Top of DATA PROVIDED
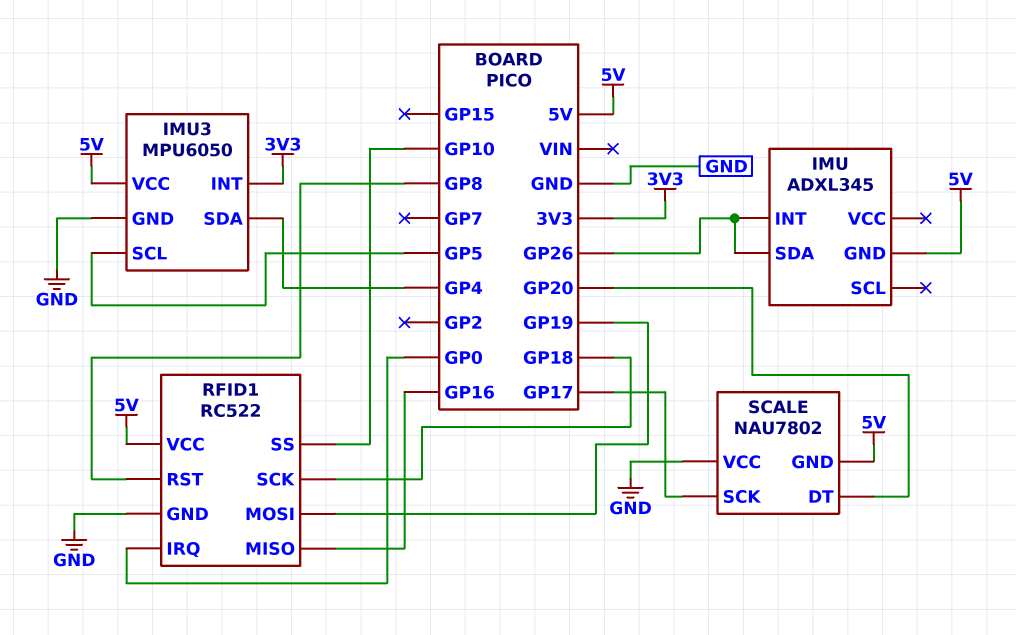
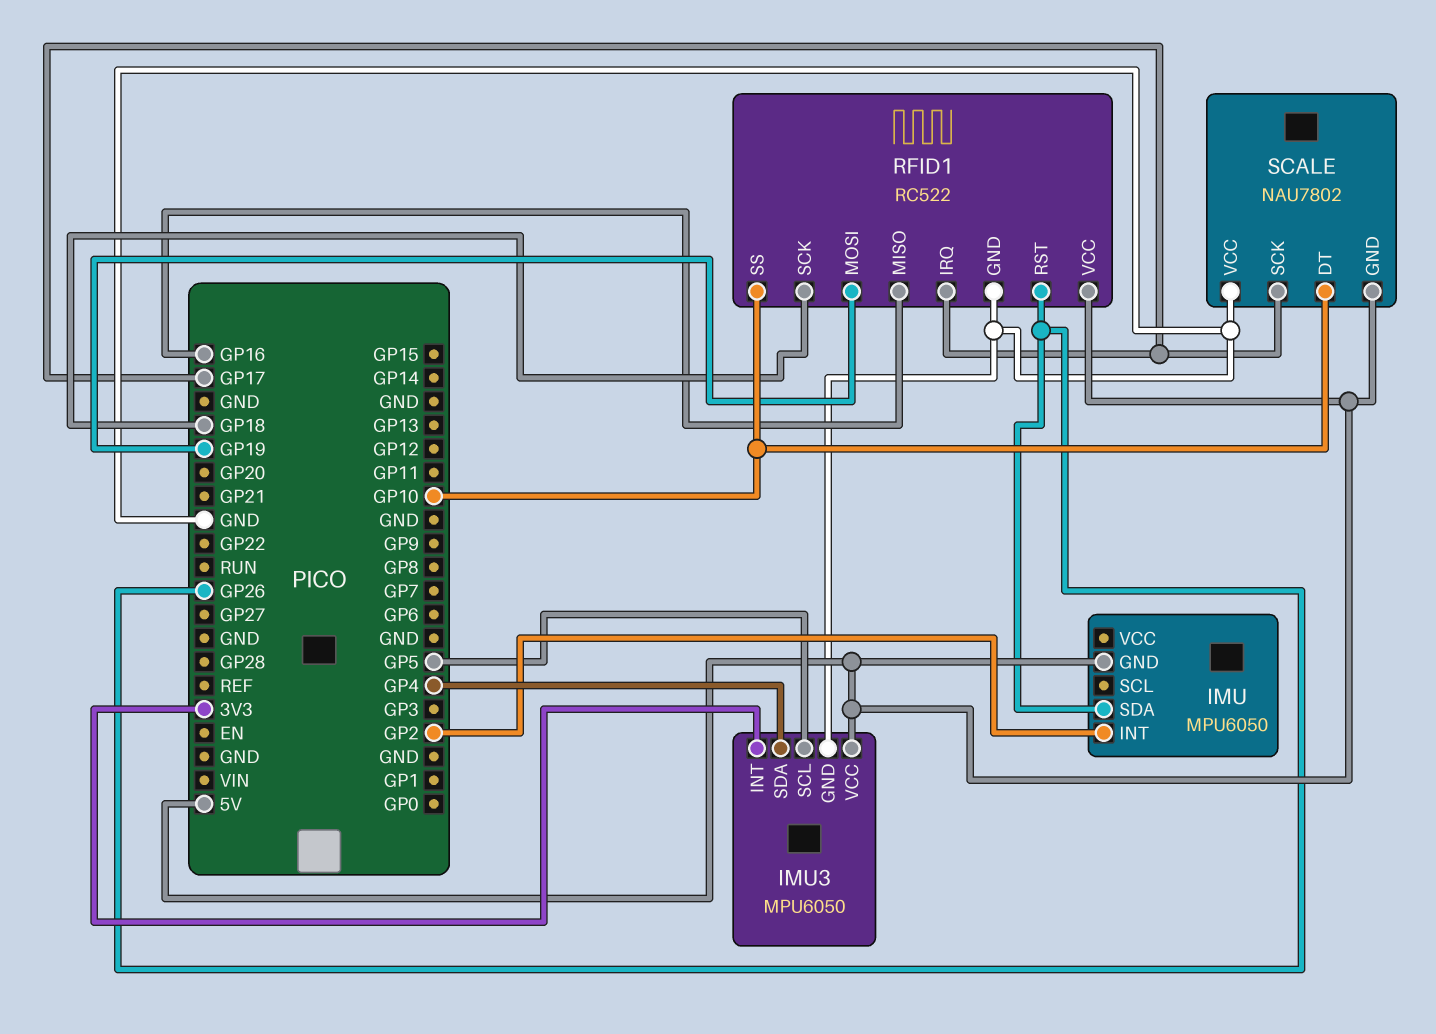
IMU: ADXL345 -> MPU6050
IMU pin INT: GP26 -> GP2
RFID1 pin IRQ: GP0 -> GP17
RFID1 pin RST: GP8 -> GP26
SCALE pin DT: GP20 -> GP10

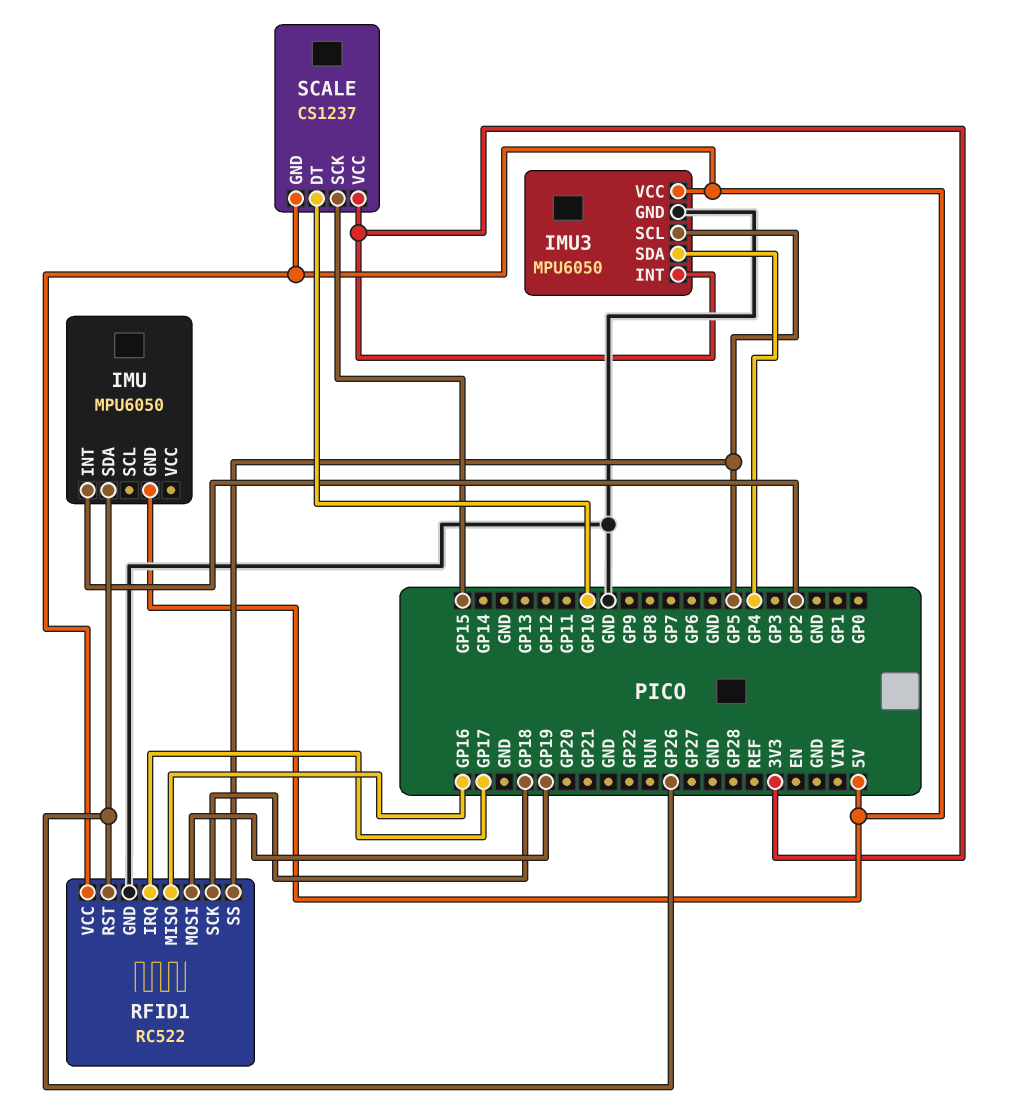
RFID1 pin SS: GP10 -> GP5
SCALE: NAU7802 -> CS1237
SCALE pin SCK: GP17 -> GP15
SCALE pin VCC: GND -> 3V3

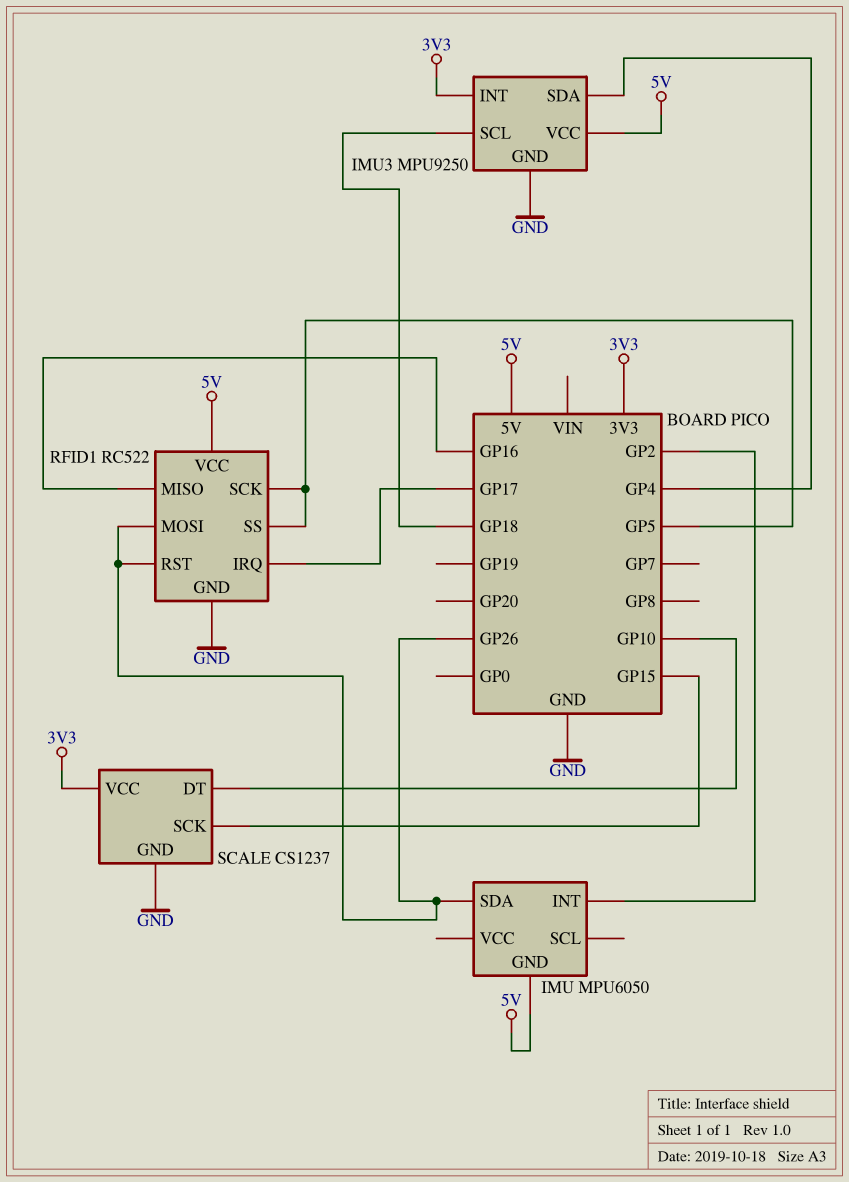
IMU3: MPU6050 -> MPU9250
IMU3 pin SCL: GP5 -> GP18
RFID1 pin MOSI: GP19 -> GP26
RFID1 pin SCK: GP18 -> GP5
SCALE pin GND: 5V -> GND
Bottom of DATA PROVIDED
| EXERCISE |
Which lines above contain the word "SCALE"? Show each of them.

| OUTPUT FOR THIS EXERCISE |
SCALE pin DT: GP20 -> GP10
SCALE: NAU7802 -> CS1237
SCALE pin SCK: GP17 -> GP15
SCALE pin VCC: GND -> 3V3
SCALE pin GND: 5V -> GND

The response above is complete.